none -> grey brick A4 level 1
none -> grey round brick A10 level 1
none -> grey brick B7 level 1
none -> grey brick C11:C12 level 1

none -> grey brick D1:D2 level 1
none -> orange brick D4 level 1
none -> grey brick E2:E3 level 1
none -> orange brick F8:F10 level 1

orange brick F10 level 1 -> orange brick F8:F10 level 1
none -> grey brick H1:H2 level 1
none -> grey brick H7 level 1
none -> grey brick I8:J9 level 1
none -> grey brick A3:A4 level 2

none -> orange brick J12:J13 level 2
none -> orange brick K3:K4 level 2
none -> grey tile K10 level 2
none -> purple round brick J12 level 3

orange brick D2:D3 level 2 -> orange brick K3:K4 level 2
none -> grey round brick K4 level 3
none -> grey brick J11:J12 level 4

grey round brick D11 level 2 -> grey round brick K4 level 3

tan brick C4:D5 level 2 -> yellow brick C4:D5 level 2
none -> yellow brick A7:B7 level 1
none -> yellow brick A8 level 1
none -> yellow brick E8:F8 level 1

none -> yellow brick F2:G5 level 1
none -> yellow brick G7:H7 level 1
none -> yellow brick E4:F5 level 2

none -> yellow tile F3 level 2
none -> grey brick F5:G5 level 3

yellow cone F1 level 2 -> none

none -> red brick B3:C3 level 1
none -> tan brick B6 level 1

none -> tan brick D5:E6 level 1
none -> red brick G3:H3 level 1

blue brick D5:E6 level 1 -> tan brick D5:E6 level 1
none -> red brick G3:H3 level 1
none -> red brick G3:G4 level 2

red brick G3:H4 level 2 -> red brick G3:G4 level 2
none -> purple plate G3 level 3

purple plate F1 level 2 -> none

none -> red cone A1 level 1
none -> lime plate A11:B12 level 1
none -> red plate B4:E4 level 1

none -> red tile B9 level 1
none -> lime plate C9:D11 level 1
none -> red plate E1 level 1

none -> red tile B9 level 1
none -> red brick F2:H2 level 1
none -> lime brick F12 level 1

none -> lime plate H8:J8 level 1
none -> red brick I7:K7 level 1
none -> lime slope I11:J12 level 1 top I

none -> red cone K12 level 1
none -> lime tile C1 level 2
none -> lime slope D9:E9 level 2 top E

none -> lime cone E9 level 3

Required work =>
Retype, exactly and in full, the lines above from the one containing "none -> grey brick B7 level 1" through the one containing "none -> orange brick J12:J13 level 2".

Solution to this problem =>
none -> grey brick B7 level 1
none -> grey brick C11:C12 level 1

none -> grey brick D1:D2 level 1
none -> orange brick D4 level 1
none -> grey brick E2:E3 level 1
none -> orange brick F8:F10 level 1

orange brick F10 level 1 -> orange brick F8:F10 level 1
none -> grey brick H1:H2 level 1
none -> grey brick H7 level 1
none -> grey brick I8:J9 level 1
none -> grey brick A3:A4 level 2

none -> orange brick J12:J13 level 2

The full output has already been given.